WHAT IS NEEDED: Lines outside the range are not wanted. Give again exactly the lines between the line holding "DRIVER3 pin IN2: 11 -> TX" and the line holding "RFID pin SS: TX -> D3", inclusive, from the listing below.
━━━━━ DATA IN THIS EXERCISE ━━━━━
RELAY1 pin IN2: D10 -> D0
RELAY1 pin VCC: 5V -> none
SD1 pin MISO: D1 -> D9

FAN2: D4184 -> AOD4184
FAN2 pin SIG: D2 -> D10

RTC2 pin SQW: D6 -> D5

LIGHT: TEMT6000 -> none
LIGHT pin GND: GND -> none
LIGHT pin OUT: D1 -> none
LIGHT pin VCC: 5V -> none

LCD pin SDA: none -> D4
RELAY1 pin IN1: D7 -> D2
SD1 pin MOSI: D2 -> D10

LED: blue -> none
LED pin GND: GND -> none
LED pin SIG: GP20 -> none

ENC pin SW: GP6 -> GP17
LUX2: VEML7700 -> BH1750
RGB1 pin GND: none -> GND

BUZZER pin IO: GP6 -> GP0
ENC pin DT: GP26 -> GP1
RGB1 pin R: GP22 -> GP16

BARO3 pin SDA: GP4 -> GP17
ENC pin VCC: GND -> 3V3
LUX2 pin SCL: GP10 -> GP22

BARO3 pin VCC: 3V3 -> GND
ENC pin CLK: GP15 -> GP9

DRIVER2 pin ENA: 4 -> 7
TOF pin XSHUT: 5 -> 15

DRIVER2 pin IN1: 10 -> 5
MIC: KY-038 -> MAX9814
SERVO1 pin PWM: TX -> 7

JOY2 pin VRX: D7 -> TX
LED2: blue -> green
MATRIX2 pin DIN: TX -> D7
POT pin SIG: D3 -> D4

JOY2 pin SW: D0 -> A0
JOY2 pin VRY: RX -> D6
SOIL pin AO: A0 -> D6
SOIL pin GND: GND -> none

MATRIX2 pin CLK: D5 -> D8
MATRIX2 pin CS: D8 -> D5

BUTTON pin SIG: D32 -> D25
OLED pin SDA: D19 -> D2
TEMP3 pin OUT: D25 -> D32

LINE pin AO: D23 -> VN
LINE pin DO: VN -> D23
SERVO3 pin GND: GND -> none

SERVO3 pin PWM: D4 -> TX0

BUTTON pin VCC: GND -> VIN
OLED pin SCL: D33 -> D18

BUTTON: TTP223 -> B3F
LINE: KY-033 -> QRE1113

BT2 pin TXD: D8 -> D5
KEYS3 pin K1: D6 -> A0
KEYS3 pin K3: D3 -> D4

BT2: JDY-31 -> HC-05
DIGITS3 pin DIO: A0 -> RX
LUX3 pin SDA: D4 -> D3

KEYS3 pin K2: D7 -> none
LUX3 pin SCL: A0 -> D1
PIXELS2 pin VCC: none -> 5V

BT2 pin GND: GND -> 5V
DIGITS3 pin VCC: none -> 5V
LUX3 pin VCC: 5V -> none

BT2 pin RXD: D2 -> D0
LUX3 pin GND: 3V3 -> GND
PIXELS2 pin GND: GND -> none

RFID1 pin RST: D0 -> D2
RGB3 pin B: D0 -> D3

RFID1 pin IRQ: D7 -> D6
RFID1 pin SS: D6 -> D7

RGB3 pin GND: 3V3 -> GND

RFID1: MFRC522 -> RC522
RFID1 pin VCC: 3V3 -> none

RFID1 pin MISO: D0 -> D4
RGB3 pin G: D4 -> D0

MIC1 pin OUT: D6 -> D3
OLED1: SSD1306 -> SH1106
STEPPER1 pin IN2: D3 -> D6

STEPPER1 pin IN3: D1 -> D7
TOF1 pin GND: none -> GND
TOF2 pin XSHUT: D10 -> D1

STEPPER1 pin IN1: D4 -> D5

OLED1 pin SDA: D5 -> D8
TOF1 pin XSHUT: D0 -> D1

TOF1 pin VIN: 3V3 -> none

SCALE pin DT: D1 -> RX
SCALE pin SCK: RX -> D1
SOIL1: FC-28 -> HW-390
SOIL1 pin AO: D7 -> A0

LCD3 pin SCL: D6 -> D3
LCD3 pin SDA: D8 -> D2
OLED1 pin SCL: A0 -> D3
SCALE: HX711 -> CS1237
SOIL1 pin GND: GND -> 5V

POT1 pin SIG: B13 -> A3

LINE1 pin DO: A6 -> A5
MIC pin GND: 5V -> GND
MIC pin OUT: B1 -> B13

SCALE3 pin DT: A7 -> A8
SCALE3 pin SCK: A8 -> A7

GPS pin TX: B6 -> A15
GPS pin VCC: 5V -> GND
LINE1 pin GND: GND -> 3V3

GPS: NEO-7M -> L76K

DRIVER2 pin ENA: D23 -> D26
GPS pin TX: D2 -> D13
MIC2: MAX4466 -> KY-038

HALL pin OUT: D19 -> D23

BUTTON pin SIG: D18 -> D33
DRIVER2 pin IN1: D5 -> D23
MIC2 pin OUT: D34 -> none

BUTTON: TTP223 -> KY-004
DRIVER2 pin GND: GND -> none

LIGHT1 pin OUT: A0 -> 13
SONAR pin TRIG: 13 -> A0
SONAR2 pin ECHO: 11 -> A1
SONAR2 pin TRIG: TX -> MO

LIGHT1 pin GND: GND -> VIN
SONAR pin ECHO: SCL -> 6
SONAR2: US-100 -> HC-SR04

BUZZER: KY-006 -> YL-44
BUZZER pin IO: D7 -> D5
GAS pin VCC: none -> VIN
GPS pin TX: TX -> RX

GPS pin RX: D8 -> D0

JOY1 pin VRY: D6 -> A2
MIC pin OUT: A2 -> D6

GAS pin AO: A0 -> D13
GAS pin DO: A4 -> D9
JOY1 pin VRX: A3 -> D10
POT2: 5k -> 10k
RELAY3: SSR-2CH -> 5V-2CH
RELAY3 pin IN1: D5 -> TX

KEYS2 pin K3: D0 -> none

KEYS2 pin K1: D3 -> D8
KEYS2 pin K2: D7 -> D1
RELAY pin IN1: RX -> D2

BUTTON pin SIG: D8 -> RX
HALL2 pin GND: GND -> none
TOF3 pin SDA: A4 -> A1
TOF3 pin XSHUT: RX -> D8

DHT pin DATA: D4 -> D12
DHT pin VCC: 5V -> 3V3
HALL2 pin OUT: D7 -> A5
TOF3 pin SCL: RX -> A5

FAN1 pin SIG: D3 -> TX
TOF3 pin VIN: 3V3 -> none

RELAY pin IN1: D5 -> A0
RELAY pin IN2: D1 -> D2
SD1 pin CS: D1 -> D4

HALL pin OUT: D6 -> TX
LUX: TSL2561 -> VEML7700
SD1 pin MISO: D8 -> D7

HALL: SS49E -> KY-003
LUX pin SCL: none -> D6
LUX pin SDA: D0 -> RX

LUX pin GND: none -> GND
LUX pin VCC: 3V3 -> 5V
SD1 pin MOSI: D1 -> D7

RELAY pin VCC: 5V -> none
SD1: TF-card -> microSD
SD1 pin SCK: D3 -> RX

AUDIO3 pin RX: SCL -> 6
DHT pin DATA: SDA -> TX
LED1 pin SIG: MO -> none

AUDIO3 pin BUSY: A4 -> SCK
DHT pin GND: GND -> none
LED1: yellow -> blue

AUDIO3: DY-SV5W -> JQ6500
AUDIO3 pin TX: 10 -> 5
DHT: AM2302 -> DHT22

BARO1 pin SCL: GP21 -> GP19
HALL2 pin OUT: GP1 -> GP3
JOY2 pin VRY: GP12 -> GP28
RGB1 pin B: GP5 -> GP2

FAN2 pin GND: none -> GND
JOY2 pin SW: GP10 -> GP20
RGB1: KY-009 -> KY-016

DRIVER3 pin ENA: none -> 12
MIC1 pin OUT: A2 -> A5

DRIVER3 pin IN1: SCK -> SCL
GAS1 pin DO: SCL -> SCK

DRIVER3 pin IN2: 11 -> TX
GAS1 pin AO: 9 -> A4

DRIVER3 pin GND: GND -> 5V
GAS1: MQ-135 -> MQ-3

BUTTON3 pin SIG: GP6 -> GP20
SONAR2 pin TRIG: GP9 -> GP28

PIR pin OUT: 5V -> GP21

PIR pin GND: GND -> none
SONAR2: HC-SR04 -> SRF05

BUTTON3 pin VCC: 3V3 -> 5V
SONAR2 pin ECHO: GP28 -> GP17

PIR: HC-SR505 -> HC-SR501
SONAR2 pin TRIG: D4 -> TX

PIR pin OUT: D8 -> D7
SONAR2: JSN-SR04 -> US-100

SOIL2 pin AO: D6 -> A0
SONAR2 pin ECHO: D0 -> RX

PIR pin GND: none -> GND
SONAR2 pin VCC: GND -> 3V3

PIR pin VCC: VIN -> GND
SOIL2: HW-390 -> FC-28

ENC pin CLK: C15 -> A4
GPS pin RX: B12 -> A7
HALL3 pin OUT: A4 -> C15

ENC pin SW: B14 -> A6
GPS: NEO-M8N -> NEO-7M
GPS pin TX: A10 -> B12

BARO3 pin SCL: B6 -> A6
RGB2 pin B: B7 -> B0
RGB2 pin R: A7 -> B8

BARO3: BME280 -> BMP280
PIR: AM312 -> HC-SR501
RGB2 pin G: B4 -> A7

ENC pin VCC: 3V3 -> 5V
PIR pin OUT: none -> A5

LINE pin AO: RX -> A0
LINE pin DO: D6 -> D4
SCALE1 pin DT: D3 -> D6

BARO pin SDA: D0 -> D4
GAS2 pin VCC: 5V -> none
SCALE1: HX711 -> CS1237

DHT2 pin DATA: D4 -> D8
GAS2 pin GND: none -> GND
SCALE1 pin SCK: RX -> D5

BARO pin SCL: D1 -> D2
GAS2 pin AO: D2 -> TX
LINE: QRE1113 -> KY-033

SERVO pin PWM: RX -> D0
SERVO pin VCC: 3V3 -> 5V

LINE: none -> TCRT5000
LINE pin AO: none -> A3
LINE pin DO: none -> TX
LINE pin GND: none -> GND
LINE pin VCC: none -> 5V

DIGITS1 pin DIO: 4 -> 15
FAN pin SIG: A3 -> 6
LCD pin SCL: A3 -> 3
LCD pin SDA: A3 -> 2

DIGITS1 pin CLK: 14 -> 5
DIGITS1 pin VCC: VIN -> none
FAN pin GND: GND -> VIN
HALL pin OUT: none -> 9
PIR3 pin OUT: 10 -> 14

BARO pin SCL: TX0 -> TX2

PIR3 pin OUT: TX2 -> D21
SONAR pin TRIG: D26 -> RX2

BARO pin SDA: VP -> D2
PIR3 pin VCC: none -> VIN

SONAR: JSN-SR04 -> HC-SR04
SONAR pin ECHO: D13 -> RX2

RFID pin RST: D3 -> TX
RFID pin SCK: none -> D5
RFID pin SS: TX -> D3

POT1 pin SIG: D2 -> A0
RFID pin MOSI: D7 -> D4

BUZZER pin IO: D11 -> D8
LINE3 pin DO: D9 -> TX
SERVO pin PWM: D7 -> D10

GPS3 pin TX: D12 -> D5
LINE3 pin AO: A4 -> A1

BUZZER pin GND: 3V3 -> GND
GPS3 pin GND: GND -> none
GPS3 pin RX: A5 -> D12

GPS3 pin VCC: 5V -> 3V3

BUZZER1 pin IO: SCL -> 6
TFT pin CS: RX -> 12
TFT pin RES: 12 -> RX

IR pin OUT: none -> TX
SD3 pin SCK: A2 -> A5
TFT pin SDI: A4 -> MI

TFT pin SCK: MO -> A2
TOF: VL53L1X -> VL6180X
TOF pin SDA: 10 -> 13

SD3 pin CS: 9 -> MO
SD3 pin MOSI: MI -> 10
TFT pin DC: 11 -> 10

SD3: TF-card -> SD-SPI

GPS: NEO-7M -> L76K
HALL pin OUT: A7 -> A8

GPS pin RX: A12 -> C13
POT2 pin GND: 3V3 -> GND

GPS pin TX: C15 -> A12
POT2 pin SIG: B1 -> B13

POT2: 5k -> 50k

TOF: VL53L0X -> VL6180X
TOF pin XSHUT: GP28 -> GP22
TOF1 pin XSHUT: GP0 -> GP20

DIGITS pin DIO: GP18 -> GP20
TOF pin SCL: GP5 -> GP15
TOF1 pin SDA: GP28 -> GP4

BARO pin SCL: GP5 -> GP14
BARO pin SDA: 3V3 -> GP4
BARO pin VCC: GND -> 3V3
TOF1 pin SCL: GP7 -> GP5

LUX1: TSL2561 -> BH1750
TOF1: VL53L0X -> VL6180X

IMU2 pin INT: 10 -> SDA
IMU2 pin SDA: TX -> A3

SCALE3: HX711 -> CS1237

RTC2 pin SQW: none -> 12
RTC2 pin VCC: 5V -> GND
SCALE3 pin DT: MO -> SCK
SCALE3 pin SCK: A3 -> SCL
━━━━━
EXERCISE SOLUTION:
DRIVER3 pin IN2: 11 -> TX
GAS1 pin AO: 9 -> A4

DRIVER3 pin GND: GND -> 5V
GAS1: MQ-135 -> MQ-3

BUTTON3 pin SIG: GP6 -> GP20
SONAR2 pin TRIG: GP9 -> GP28

PIR pin OUT: 5V -> GP21

PIR pin GND: GND -> none
SONAR2: HC-SR04 -> SRF05

BUTTON3 pin VCC: 3V3 -> 5V
SONAR2 pin ECHO: GP28 -> GP17

PIR: HC-SR505 -> HC-SR501
SONAR2 pin TRIG: D4 -> TX

PIR pin OUT: D8 -> D7
SONAR2: JSN-SR04 -> US-100

SOIL2 pin AO: D6 -> A0
SONAR2 pin ECHO: D0 -> RX

PIR pin GND: none -> GND
SONAR2 pin VCC: GND -> 3V3

PIR pin VCC: VIN -> GND
SOIL2: HW-390 -> FC-28

ENC pin CLK: C15 -> A4
GPS pin RX: B12 -> A7
HALL3 pin OUT: A4 -> C15

ENC pin SW: B14 -> A6
GPS: NEO-M8N -> NEO-7M
GPS pin TX: A10 -> B12

BARO3 pin SCL: B6 -> A6
RGB2 pin B: B7 -> B0
RGB2 pin R: A7 -> B8

BARO3: BME280 -> BMP280
PIR: AM312 -> HC-SR501
RGB2 pin G: B4 -> A7

ENC pin VCC: 3V3 -> 5V
PIR pin OUT: none -> A5

LINE pin AO: RX -> A0
LINE pin DO: D6 -> D4
SCALE1 pin DT: D3 -> D6

BARO pin SDA: D0 -> D4
GAS2 pin VCC: 5V -> none
SCALE1: HX711 -> CS1237

DHT2 pin DATA: D4 -> D8
GAS2 pin GND: none -> GND
SCALE1 pin SCK: RX -> D5

BARO pin SCL: D1 -> D2
GAS2 pin AO: D2 -> TX
LINE: QRE1113 -> KY-033

SERVO pin PWM: RX -> D0
SERVO pin VCC: 3V3 -> 5V

LINE: none -> TCRT5000
LINE pin AO: none -> A3
LINE pin DO: none -> TX
LINE pin GND: none -> GND
LINE pin VCC: none -> 5V

DIGITS1 pin DIO: 4 -> 15
FAN pin SIG: A3 -> 6
LCD pin SCL: A3 -> 3
LCD pin SDA: A3 -> 2

DIGITS1 pin CLK: 14 -> 5
DIGITS1 pin VCC: VIN -> none
FAN pin GND: GND -> VIN
HALL pin OUT: none -> 9
PIR3 pin OUT: 10 -> 14

BARO pin SCL: TX0 -> TX2

PIR3 pin OUT: TX2 -> D21
SONAR pin TRIG: D26 -> RX2

BARO pin SDA: VP -> D2
PIR3 pin VCC: none -> VIN

SONAR: JSN-SR04 -> HC-SR04
SONAR pin ECHO: D13 -> RX2

RFID pin RST: D3 -> TX
RFID pin SCK: none -> D5
RFID pin SS: TX -> D3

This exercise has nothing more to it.